Extracted material:
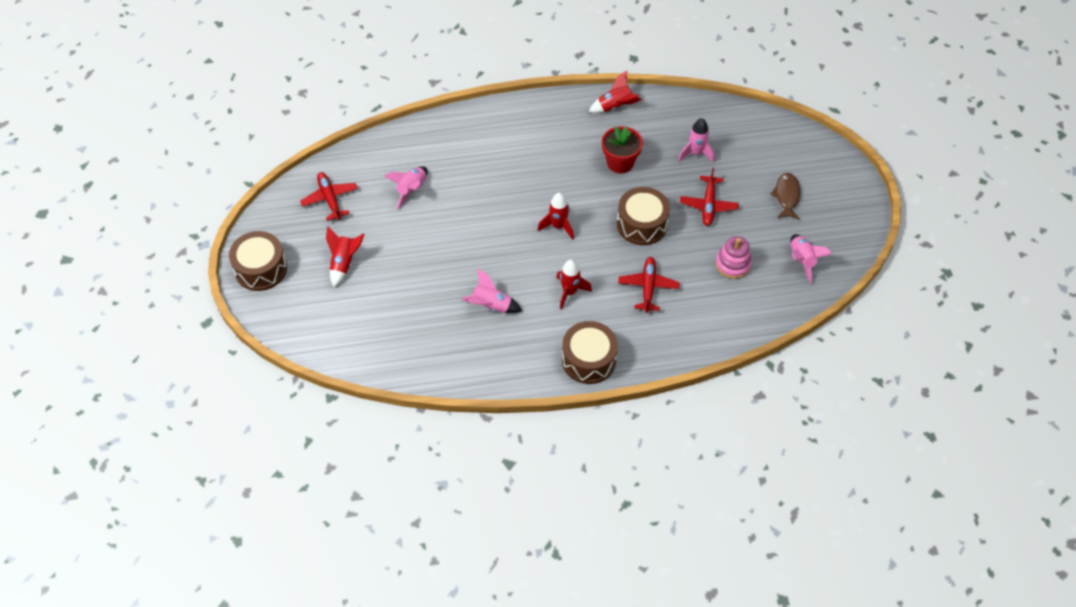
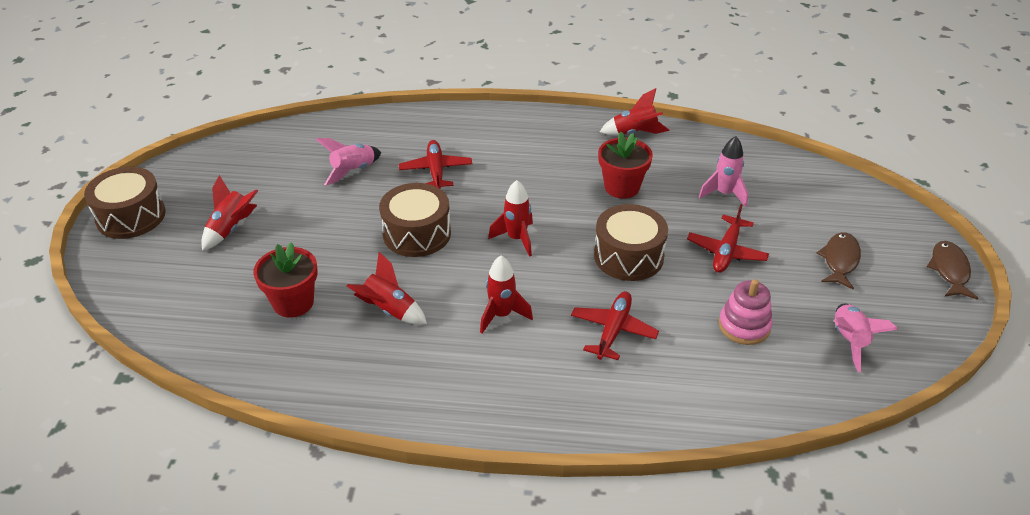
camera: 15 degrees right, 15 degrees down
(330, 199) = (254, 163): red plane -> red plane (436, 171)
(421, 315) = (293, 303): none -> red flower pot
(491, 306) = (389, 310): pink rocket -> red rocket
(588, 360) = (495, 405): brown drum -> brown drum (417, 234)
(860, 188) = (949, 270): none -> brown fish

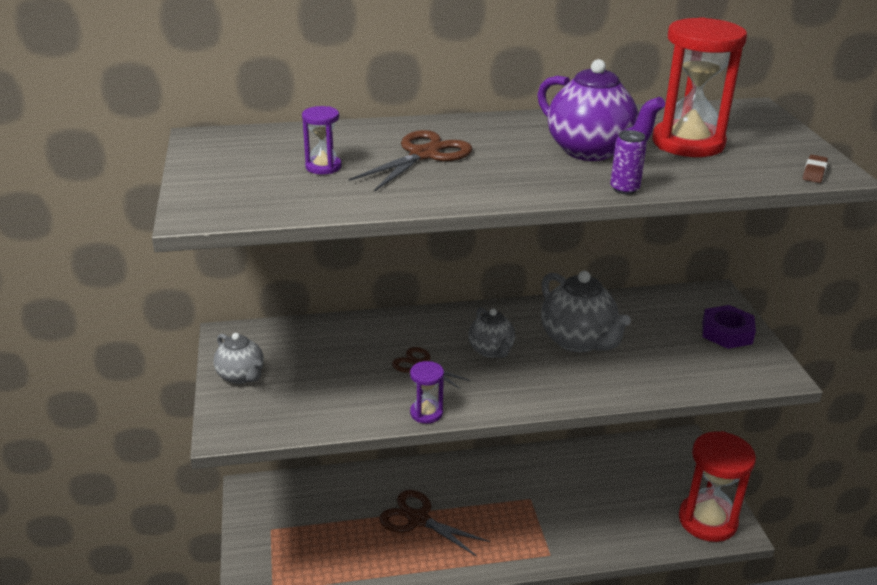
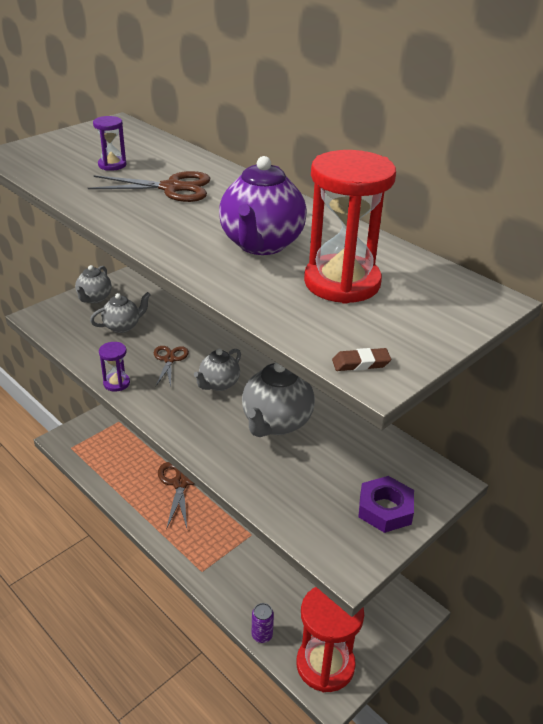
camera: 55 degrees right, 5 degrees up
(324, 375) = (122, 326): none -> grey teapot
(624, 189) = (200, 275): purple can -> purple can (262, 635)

Exercise:
Look through the entries for the string "degrees". Every line that has it belongs in the answer.

Solution below:
camera: 15 degrees right, 15 degrees down
camera: 55 degrees right, 5 degrees up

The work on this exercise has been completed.